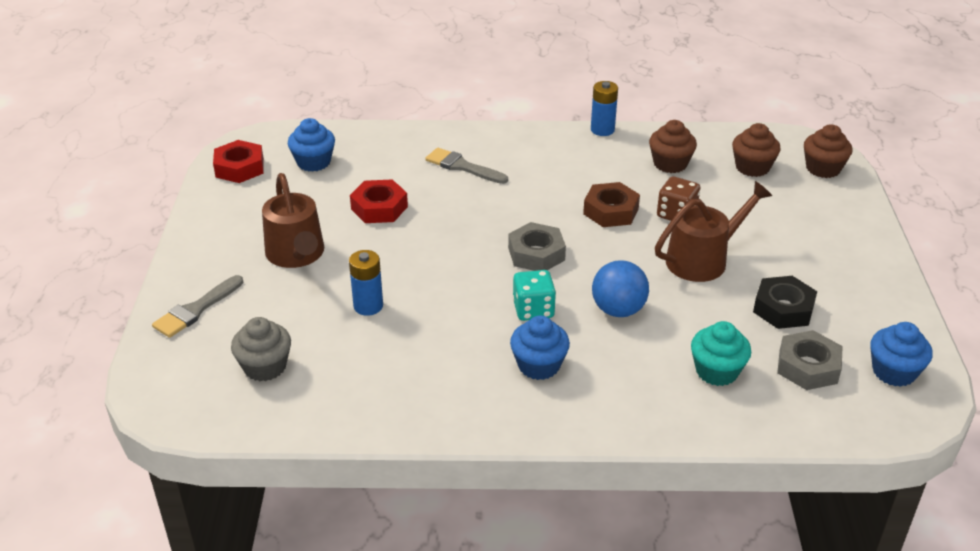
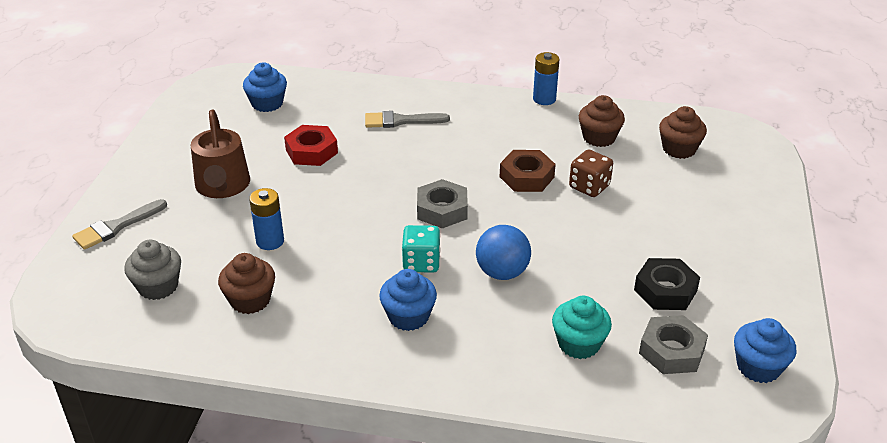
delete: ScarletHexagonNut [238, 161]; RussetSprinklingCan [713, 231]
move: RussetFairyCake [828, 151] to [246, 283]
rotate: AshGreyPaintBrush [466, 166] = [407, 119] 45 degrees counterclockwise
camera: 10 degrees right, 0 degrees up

• **What you are asked to do**
Give the data back exactly, omitting all pictures.

• **Reply**
delete: ScarletHexagonNut [238, 161]; RussetSprinklingCan [713, 231]
move: RussetFairyCake [828, 151] to [246, 283]
rotate: AshGreyPaintBrush [466, 166] = [407, 119] 45 degrees counterclockwise
camera: 10 degrees right, 0 degrees up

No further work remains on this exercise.